Coordinate-based change listings
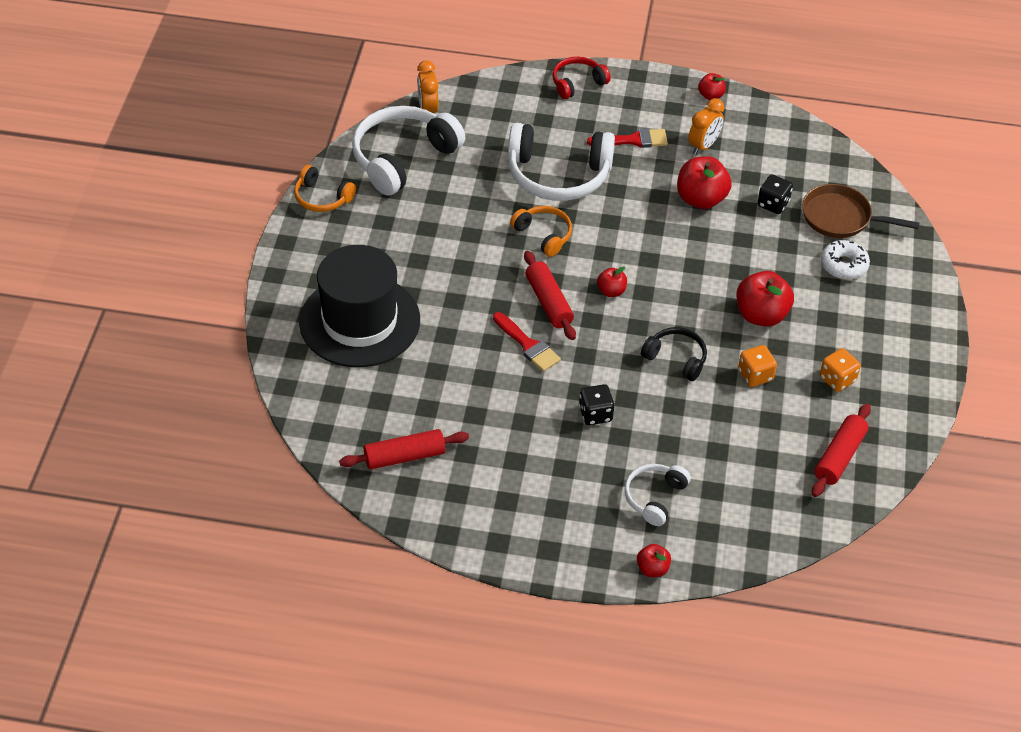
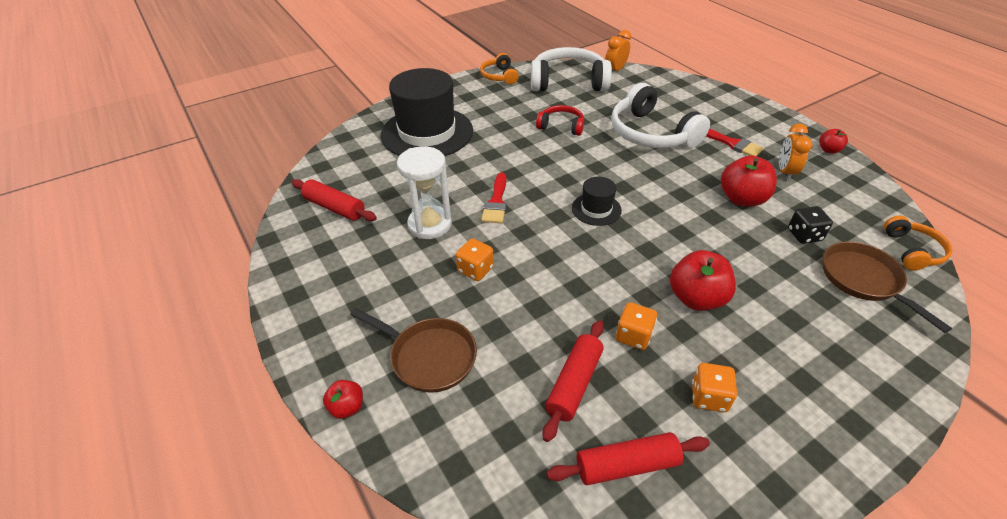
camera: 50 degrees right, 5 degrees down
(506, 407) = (430, 224): none -> white hourglass
(543, 235) = (596, 155): orange headphones -> orange headphones (912, 251)
(549, 302) = (545, 189): red rolling pin -> red rolling pin (574, 384)
(577, 83) = (730, 100): red headphones -> red headphones (561, 126)
(595, 414) = (475, 270): black dice -> orange dice
(611, 291) = (596, 209): red apple -> black hat
(654, 497) = (429, 357): white headphones -> brown pan
(676, 358) = (584, 278): black headphones -> none
(703, 146) = (785, 172): orange clock -> orange clock turned 105 degrees clockwise
(843, 265) = (825, 315): white donut -> none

**PROBLEM:** At the line containing "(703, 146) = (785, 172): orange", start copying. Continue exactly through the final line of the entries above and stop there.

**FINISHED EXERCISE:**
(703, 146) = (785, 172): orange clock -> orange clock turned 105 degrees clockwise
(843, 265) = (825, 315): white donut -> none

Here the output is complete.